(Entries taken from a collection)
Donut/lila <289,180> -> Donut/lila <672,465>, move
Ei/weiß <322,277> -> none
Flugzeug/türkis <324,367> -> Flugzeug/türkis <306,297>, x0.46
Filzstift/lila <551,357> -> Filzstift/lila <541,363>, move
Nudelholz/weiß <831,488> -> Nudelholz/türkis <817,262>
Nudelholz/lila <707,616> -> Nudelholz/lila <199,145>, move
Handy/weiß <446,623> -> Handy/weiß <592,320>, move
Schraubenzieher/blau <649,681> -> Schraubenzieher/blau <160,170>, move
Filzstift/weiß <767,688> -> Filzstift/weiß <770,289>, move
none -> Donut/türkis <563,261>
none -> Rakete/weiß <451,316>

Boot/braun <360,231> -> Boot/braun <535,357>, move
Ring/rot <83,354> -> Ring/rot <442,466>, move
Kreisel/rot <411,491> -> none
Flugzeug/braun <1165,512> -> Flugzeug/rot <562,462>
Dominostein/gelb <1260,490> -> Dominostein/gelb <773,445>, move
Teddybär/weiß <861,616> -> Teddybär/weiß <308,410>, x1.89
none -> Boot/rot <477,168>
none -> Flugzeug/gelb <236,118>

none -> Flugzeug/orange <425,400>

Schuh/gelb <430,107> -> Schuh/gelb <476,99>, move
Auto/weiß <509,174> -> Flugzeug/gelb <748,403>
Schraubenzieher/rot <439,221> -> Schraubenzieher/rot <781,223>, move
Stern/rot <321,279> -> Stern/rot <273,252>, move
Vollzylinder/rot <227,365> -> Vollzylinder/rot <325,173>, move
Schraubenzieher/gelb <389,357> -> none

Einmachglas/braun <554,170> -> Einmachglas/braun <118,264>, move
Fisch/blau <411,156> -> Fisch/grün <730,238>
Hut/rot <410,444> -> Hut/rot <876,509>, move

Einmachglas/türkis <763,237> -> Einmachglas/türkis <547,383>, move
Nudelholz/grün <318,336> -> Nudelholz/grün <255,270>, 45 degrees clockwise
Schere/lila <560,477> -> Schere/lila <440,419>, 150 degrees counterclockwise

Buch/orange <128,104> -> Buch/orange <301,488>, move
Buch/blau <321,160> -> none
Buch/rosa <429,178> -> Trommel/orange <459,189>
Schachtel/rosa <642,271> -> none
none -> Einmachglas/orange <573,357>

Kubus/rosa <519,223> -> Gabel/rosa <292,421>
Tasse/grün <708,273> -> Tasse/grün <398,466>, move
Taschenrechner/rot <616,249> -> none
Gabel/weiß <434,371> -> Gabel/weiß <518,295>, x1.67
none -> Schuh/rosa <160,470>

◆ Exercise prompt: Write out a word-for-word copy of every entry above.

◆ Result:
Donut/lila <289,180> -> Donut/lila <672,465>, move
Ei/weiß <322,277> -> none
Flugzeug/türkis <324,367> -> Flugzeug/türkis <306,297>, x0.46
Filzstift/lila <551,357> -> Filzstift/lila <541,363>, move
Nudelholz/weiß <831,488> -> Nudelholz/türkis <817,262>
Nudelholz/lila <707,616> -> Nudelholz/lila <199,145>, move
Handy/weiß <446,623> -> Handy/weiß <592,320>, move
Schraubenzieher/blau <649,681> -> Schraubenzieher/blau <160,170>, move
Filzstift/weiß <767,688> -> Filzstift/weiß <770,289>, move
none -> Donut/türkis <563,261>
none -> Rakete/weiß <451,316>

Boot/braun <360,231> -> Boot/braun <535,357>, move
Ring/rot <83,354> -> Ring/rot <442,466>, move
Kreisel/rot <411,491> -> none
Flugzeug/braun <1165,512> -> Flugzeug/rot <562,462>
Dominostein/gelb <1260,490> -> Dominostein/gelb <773,445>, move
Teddybär/weiß <861,616> -> Teddybär/weiß <308,410>, x1.89
none -> Boot/rot <477,168>
none -> Flugzeug/gelb <236,118>

none -> Flugzeug/orange <425,400>

Schuh/gelb <430,107> -> Schuh/gelb <476,99>, move
Auto/weiß <509,174> -> Flugzeug/gelb <748,403>
Schraubenzieher/rot <439,221> -> Schraubenzieher/rot <781,223>, move
Stern/rot <321,279> -> Stern/rot <273,252>, move
Vollzylinder/rot <227,365> -> Vollzylinder/rot <325,173>, move
Schraubenzieher/gelb <389,357> -> none

Einmachglas/braun <554,170> -> Einmachglas/braun <118,264>, move
Fisch/blau <411,156> -> Fisch/grün <730,238>
Hut/rot <410,444> -> Hut/rot <876,509>, move

Einmachglas/türkis <763,237> -> Einmachglas/türkis <547,383>, move
Nudelholz/grün <318,336> -> Nudelholz/grün <255,270>, 45 degrees clockwise
Schere/lila <560,477> -> Schere/lila <440,419>, 150 degrees counterclockwise

Buch/orange <128,104> -> Buch/orange <301,488>, move
Buch/blau <321,160> -> none
Buch/rosa <429,178> -> Trommel/orange <459,189>
Schachtel/rosa <642,271> -> none
none -> Einmachglas/orange <573,357>

Kubus/rosa <519,223> -> Gabel/rosa <292,421>
Tasse/grün <708,273> -> Tasse/grün <398,466>, move
Taschenrechner/rot <616,249> -> none
Gabel/weiß <434,371> -> Gabel/weiß <518,295>, x1.67
none -> Schuh/rosa <160,470>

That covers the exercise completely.